**Stored data:**
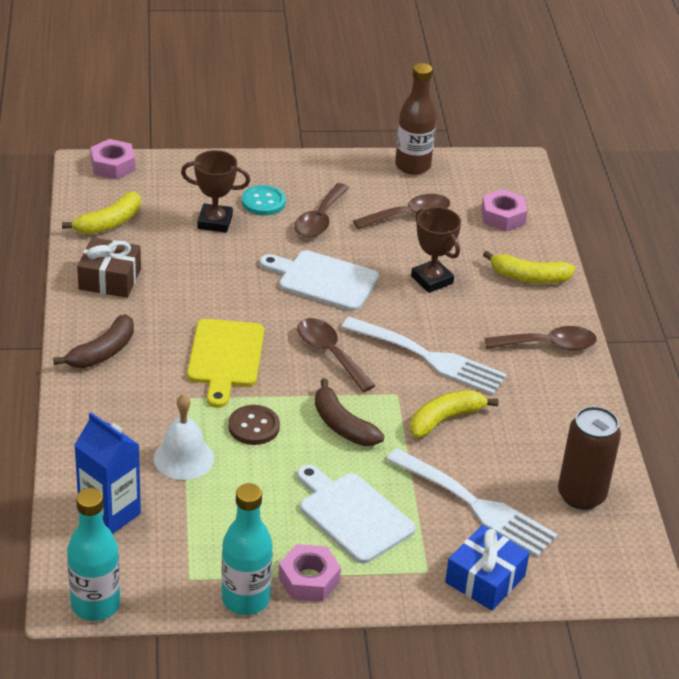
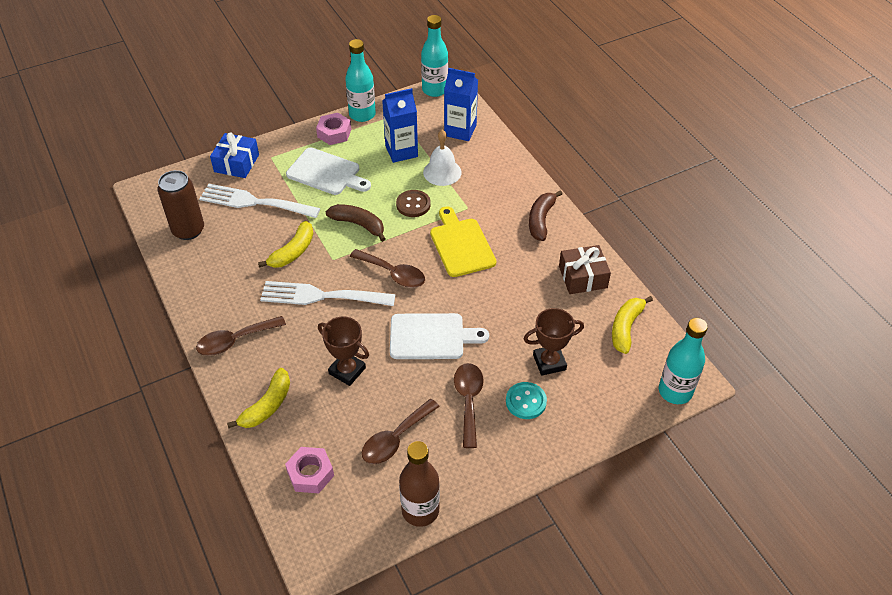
camera: 160 degrees right, 10 degrees up
(113, 165) = (675, 391): pink nut -> turquoise bottle
(222, 511) = (401, 151): none -> blue carton
(529, 277) = (267, 406): yellow banana -> yellow banana turned 135 degrees clockwise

**What to do:** What is wanted is the listing, written out exactly, with each picture removed.

**Solution:**
camera: 160 degrees right, 10 degrees up
(113, 165) = (675, 391): pink nut -> turquoise bottle
(222, 511) = (401, 151): none -> blue carton
(529, 277) = (267, 406): yellow banana -> yellow banana turned 135 degrees clockwise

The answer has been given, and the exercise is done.